**Work required**
Please give back, word for word, only the lines starting at the one containing "AUDIO: JQ6500 -> DFPlayer" and ending at the one containing "JOY pin GND: GND -> 3V3" within the material below.

***

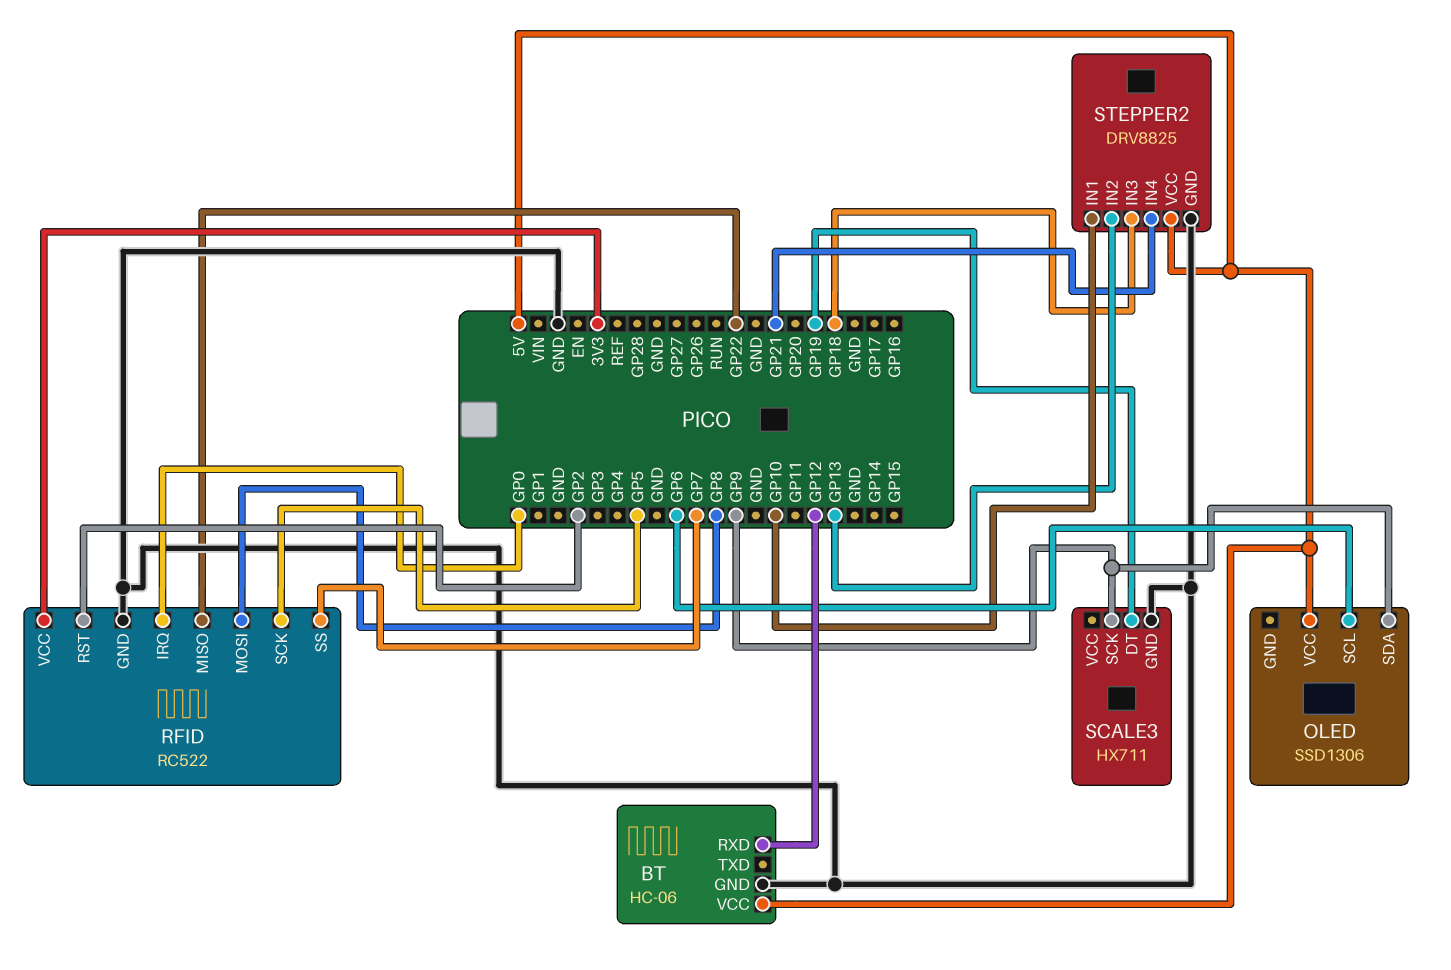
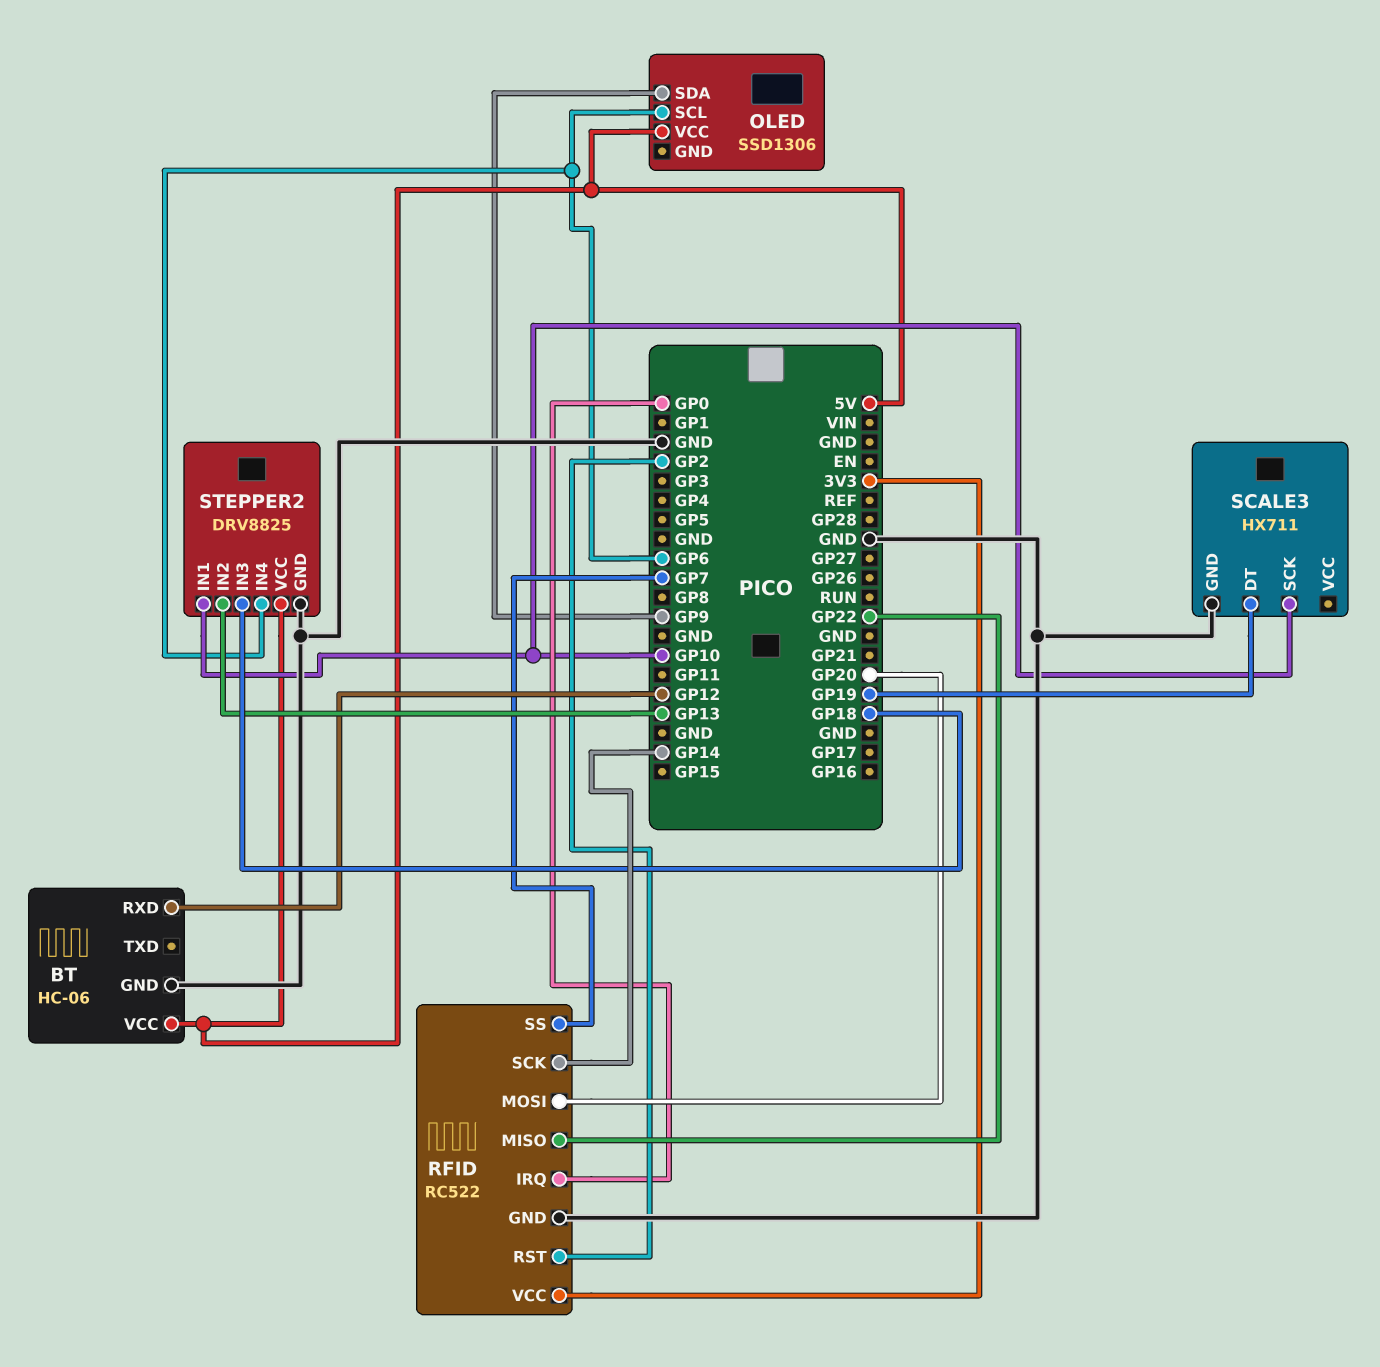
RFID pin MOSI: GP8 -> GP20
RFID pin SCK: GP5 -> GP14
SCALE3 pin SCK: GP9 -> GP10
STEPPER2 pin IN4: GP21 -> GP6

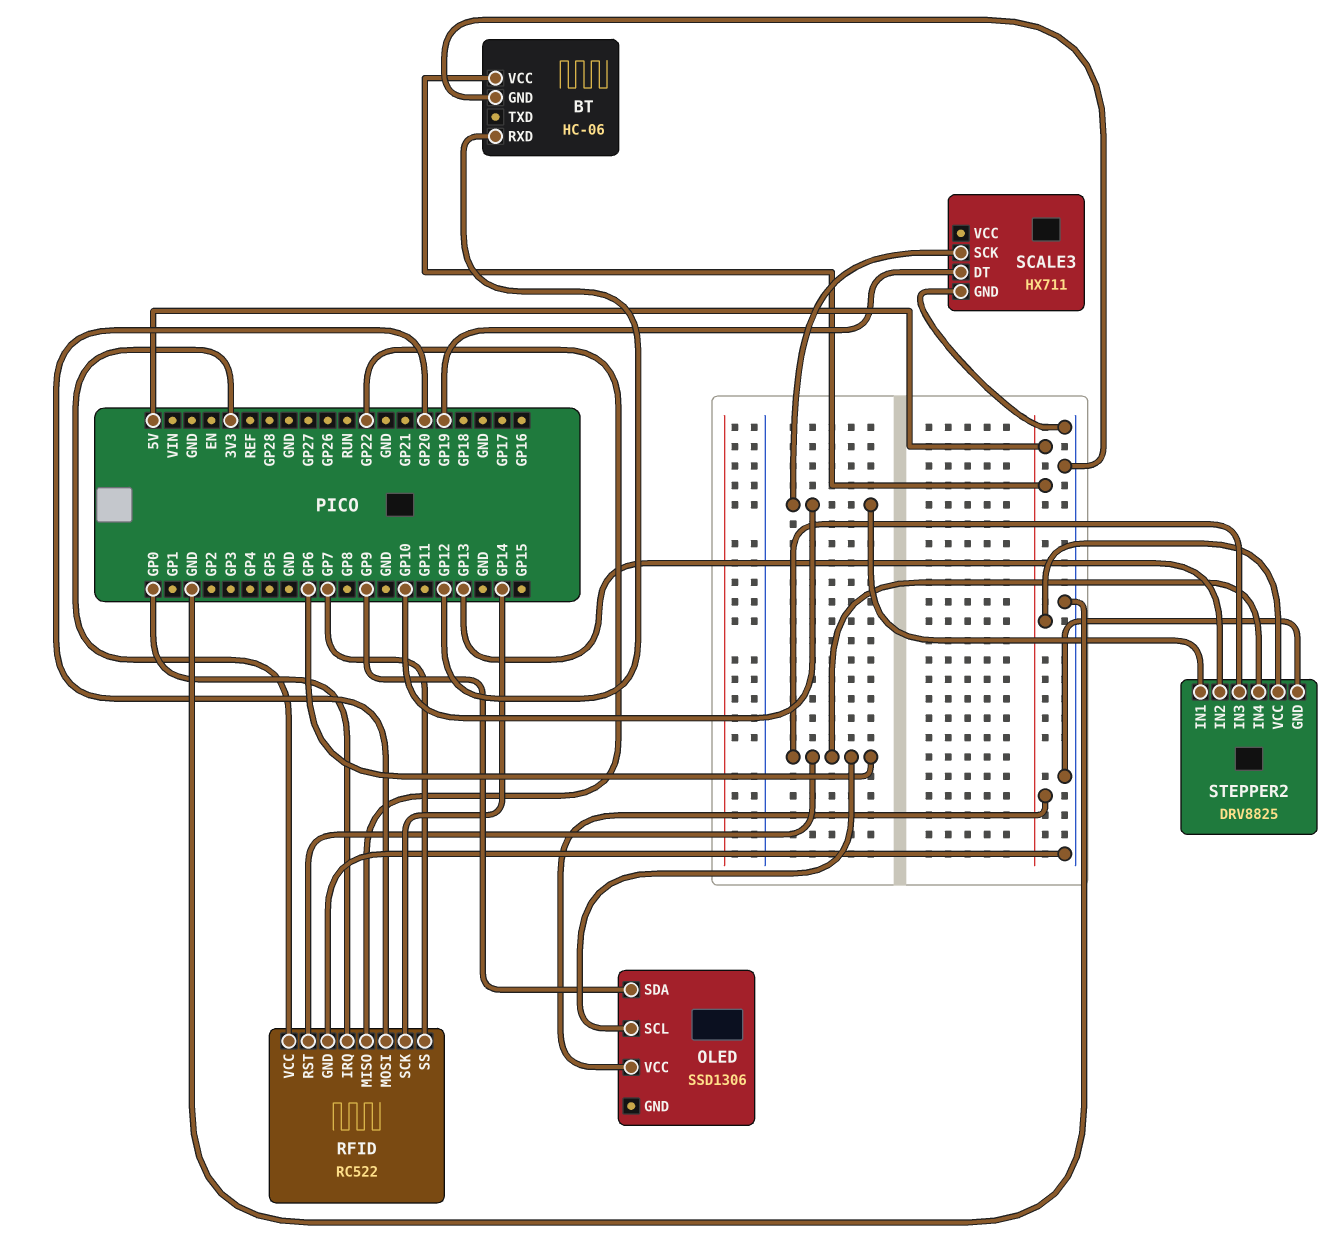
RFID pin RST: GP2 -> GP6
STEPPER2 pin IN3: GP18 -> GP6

***

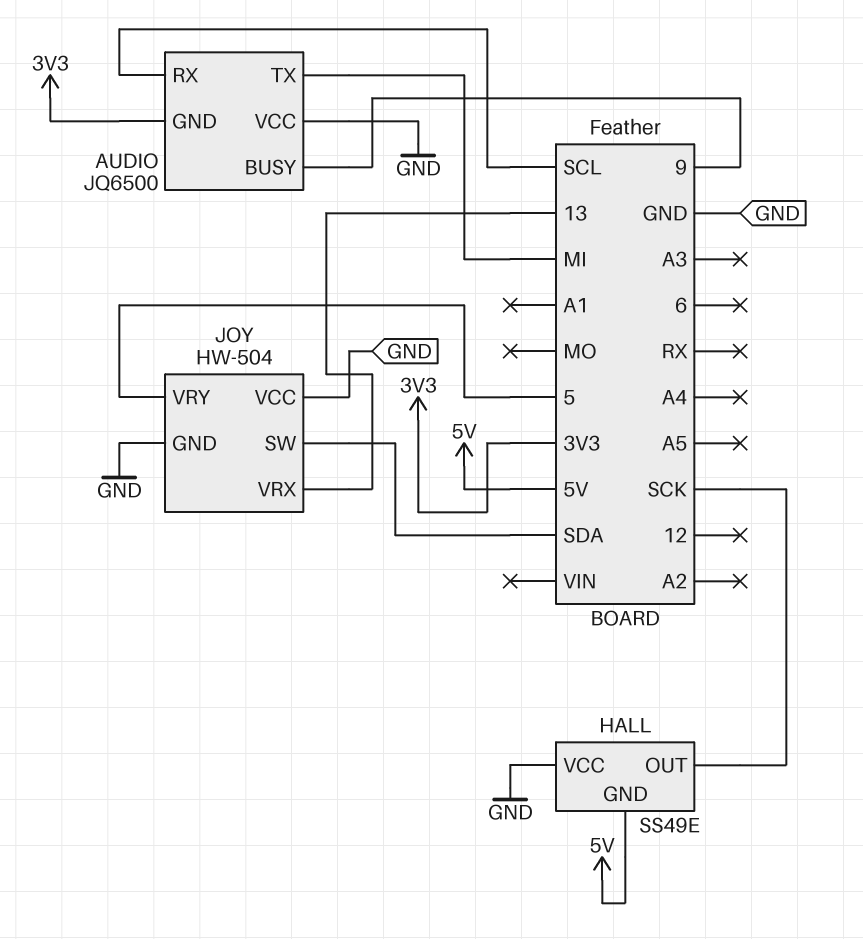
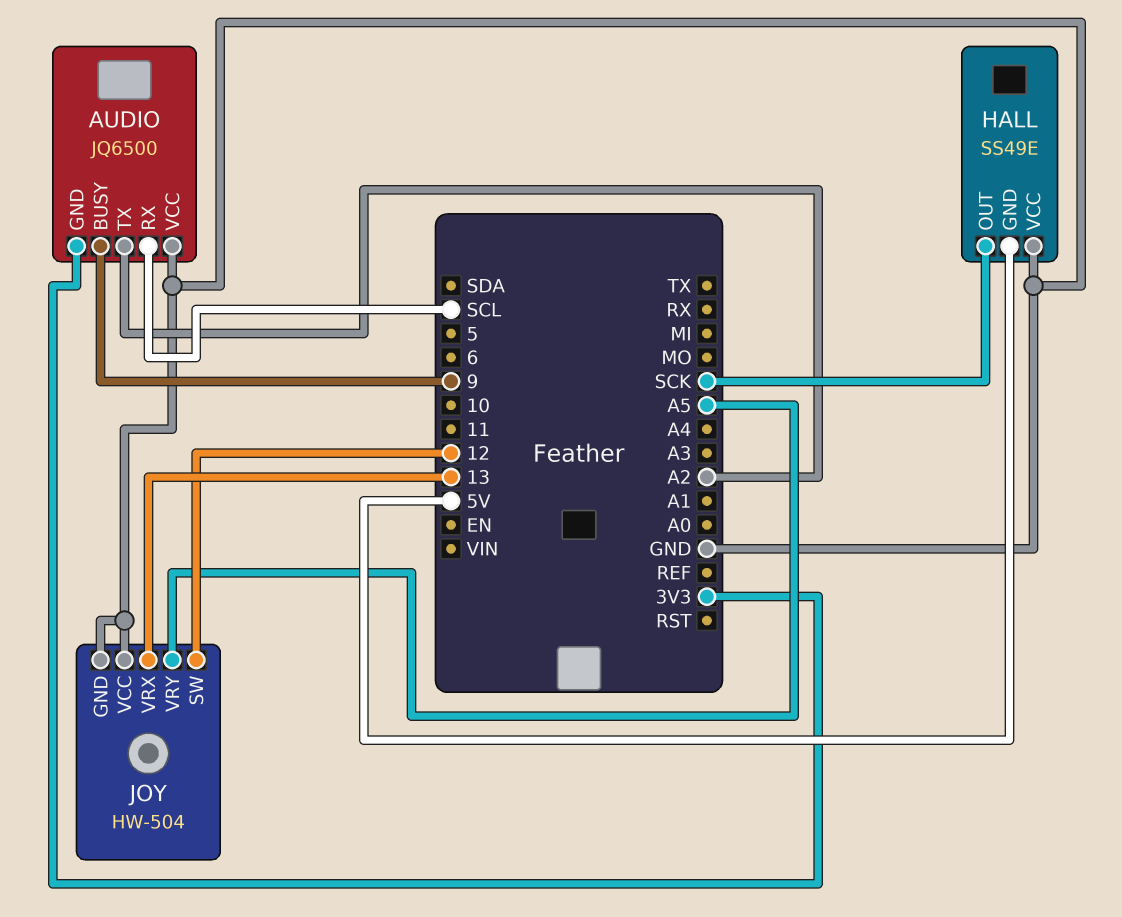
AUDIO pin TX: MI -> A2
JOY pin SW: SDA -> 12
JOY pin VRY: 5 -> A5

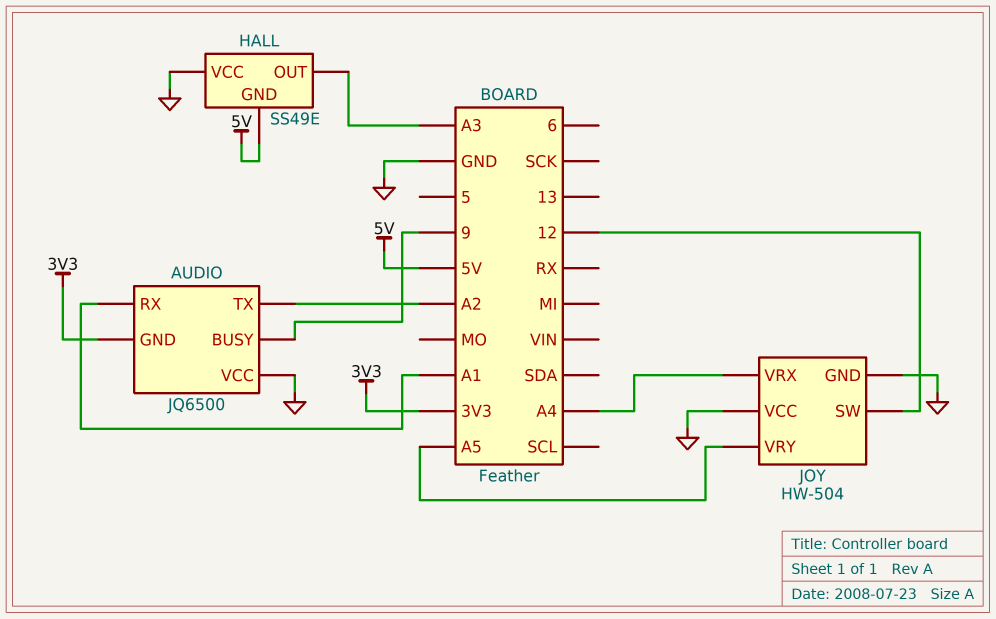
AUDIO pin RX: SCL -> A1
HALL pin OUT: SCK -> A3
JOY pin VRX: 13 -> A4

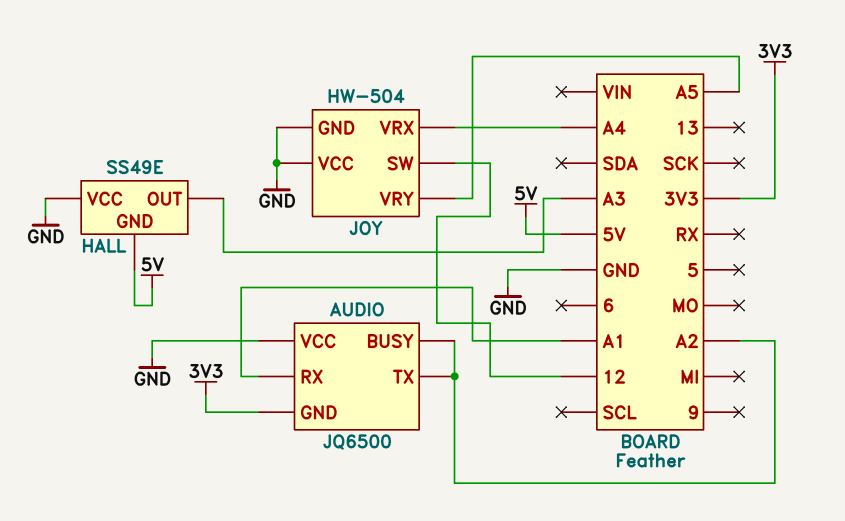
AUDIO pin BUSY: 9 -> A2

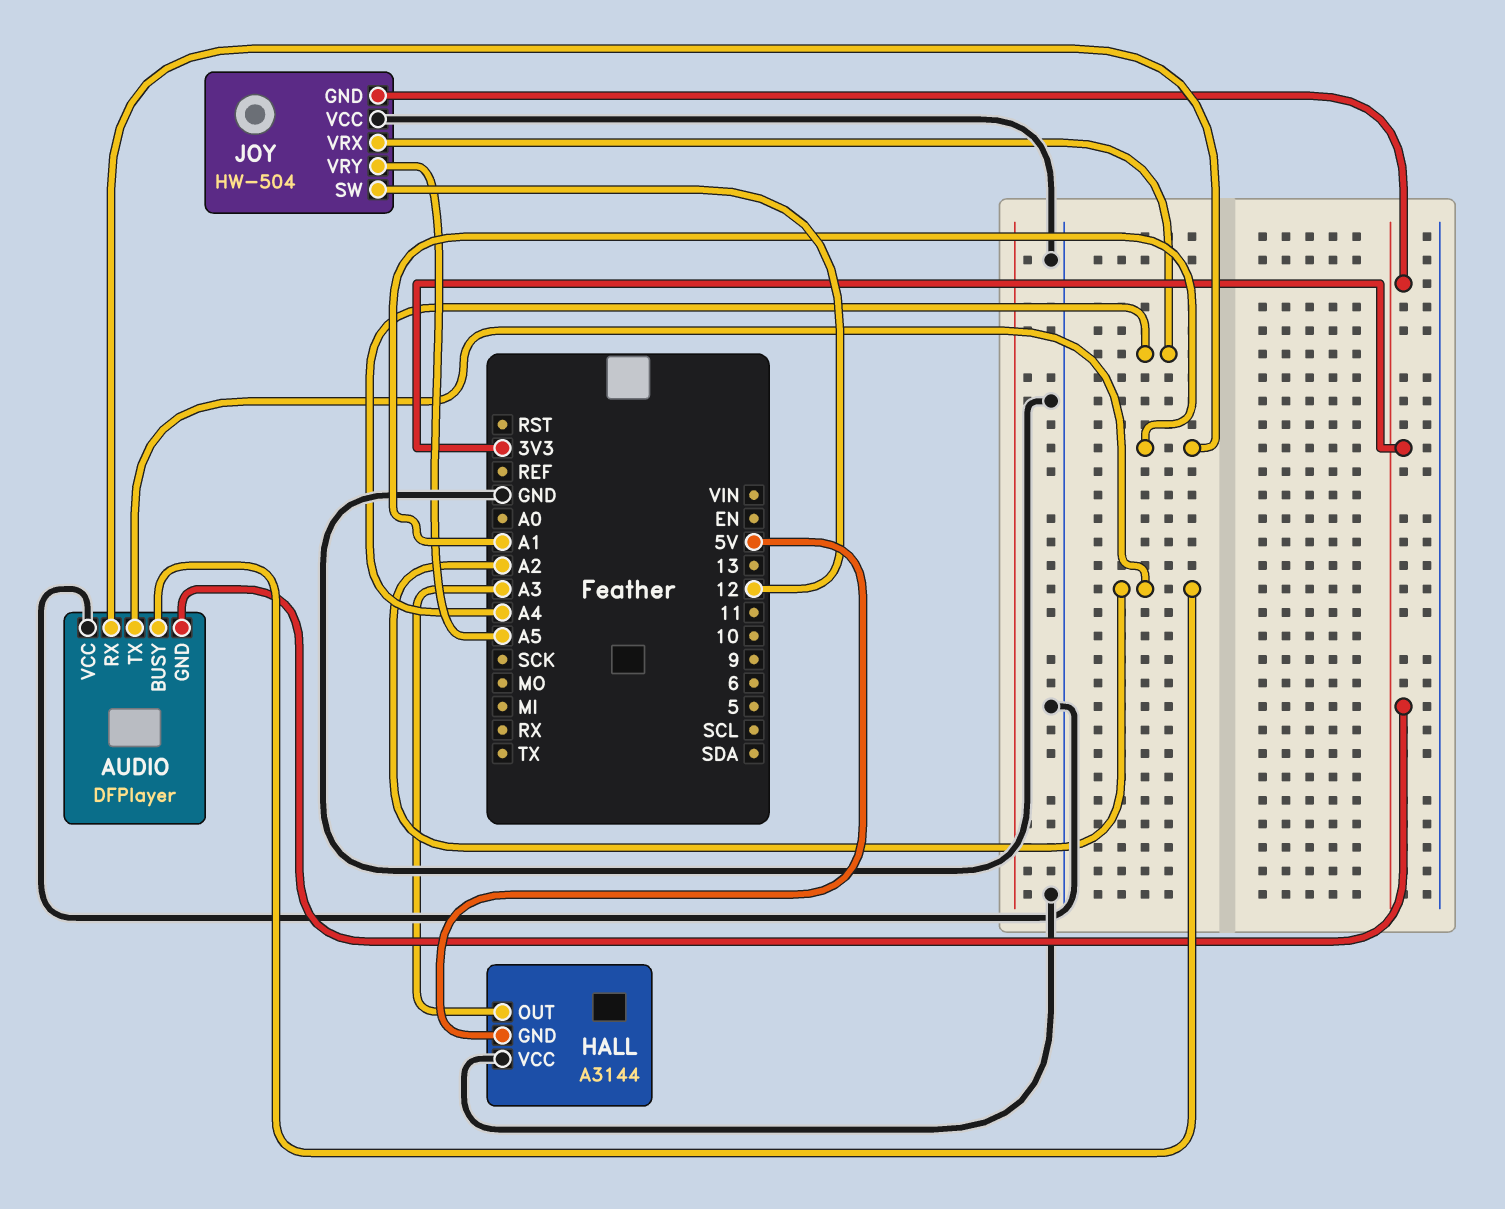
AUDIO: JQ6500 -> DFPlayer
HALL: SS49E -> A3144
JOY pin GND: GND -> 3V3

***

**Result for this task**
AUDIO: JQ6500 -> DFPlayer
HALL: SS49E -> A3144
JOY pin GND: GND -> 3V3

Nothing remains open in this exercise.